WHAT IS EXPECTED: Among the lines below, copy exactly those from the one with "The second view gained the Stapelspielzeug/gelb" through the one with "The second view gained the Lastwagen/rosa", counting both ends.

RAW DATA:

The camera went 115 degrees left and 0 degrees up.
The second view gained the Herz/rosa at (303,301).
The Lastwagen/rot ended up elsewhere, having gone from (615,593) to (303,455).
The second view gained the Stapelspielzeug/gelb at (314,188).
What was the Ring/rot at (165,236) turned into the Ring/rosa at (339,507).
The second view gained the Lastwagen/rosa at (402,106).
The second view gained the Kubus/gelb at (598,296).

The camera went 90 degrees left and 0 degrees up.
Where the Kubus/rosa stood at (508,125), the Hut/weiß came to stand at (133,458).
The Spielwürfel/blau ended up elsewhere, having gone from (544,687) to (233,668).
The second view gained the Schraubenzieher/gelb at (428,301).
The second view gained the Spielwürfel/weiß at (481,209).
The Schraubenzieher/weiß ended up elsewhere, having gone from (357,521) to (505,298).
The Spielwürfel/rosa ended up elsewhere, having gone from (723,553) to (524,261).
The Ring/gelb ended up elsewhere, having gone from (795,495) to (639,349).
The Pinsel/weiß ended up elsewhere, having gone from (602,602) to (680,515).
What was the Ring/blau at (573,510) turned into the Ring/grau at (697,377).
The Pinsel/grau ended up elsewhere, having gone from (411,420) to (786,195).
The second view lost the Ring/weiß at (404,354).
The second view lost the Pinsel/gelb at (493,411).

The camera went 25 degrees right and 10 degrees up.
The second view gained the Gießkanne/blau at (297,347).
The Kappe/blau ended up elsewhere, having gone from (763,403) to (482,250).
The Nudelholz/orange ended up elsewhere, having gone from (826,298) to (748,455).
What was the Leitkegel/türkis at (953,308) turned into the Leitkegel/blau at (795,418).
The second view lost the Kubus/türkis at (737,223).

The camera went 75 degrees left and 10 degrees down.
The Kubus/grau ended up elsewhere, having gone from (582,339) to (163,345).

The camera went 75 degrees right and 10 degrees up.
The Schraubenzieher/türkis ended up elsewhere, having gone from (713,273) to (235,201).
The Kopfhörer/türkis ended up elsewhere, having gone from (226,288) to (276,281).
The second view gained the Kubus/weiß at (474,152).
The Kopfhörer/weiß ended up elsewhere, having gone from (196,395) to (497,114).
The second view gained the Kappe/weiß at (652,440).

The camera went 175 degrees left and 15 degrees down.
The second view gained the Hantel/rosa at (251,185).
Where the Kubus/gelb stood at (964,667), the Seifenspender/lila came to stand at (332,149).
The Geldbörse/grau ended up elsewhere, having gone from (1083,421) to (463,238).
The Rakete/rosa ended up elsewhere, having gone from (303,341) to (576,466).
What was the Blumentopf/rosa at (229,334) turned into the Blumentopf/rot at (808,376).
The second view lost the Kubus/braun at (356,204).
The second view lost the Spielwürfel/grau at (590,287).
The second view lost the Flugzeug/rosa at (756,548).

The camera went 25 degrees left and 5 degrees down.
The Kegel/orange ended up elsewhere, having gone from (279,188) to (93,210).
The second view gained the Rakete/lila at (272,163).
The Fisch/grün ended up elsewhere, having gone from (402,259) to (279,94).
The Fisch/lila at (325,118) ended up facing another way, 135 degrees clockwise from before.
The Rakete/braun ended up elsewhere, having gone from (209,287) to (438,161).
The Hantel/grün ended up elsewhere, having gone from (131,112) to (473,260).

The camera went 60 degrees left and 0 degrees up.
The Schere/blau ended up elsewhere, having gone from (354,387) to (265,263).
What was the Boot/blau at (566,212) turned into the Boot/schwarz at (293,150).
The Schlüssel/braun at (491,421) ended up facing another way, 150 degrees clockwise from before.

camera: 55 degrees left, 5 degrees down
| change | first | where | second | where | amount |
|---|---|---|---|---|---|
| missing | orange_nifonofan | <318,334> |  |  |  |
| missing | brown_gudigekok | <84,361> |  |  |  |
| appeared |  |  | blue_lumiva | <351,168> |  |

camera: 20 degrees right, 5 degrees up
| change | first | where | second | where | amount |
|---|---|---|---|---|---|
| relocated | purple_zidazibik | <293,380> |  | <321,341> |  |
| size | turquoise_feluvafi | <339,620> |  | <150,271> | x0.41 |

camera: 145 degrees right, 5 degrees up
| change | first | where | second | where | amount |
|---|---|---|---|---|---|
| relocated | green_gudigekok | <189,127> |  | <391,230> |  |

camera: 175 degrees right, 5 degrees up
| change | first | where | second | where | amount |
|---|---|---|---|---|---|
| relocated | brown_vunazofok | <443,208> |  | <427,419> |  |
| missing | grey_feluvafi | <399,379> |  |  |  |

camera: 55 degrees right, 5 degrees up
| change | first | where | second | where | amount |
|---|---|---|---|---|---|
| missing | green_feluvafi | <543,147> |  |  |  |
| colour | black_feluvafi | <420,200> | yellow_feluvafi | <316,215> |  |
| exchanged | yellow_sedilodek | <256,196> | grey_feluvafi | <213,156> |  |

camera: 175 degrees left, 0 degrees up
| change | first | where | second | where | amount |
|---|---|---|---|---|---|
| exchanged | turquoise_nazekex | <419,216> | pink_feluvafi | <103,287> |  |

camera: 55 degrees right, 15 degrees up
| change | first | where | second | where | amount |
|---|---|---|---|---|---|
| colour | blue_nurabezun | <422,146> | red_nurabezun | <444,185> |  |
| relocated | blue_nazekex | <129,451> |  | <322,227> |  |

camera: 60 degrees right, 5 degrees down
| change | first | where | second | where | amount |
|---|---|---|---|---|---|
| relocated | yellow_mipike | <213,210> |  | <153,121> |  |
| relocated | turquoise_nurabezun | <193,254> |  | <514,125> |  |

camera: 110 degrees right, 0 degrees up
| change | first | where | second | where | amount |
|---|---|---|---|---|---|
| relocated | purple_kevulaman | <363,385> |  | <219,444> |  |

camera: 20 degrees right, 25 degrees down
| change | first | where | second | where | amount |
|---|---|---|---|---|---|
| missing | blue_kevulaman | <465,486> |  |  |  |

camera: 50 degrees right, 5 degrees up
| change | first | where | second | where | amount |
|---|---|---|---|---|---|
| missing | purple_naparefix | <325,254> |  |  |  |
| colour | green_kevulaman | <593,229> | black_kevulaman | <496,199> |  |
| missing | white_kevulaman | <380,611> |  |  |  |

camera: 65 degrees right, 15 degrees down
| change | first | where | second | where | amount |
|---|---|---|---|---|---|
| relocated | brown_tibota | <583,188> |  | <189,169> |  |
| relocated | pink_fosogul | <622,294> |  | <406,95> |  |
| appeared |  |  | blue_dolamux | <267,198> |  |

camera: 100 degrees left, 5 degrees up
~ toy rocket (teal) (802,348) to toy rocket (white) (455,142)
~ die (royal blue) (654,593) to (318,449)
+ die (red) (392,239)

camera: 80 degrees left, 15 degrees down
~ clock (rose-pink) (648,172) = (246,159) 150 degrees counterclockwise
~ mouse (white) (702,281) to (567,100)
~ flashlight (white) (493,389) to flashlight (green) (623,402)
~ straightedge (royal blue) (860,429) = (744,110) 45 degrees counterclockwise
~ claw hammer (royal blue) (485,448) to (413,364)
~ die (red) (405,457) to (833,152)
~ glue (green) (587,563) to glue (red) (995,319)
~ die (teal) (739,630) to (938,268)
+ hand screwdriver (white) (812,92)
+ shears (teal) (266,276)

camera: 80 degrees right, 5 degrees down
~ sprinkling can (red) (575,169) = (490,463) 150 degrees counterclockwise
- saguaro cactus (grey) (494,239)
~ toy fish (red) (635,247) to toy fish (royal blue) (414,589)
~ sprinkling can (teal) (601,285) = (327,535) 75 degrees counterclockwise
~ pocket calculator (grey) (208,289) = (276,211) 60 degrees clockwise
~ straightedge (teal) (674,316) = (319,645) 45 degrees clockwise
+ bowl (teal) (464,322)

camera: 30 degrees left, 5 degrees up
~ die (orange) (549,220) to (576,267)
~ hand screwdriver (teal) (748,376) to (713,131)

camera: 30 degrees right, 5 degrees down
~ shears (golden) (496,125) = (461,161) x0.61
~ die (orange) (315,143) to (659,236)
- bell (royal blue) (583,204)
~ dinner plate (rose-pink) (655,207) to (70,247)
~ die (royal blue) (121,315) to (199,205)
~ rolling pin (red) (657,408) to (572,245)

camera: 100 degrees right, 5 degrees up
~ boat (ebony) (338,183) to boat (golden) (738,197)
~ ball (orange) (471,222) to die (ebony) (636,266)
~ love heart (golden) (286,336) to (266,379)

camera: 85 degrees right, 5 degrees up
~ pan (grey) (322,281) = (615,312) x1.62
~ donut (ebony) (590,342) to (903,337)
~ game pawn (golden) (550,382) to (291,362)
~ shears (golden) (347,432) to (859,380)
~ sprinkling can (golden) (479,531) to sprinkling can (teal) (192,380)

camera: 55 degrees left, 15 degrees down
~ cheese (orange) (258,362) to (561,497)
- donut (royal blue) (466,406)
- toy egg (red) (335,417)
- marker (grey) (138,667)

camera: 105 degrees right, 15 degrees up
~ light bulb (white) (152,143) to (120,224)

RESULT OF THIS EXERCISE:
The second view gained the Stapelspielzeug/gelb at (314,188).
What was the Ring/rot at (165,236) turned into the Ring/rosa at (339,507).
The second view gained the Lastwagen/rosa at (402,106).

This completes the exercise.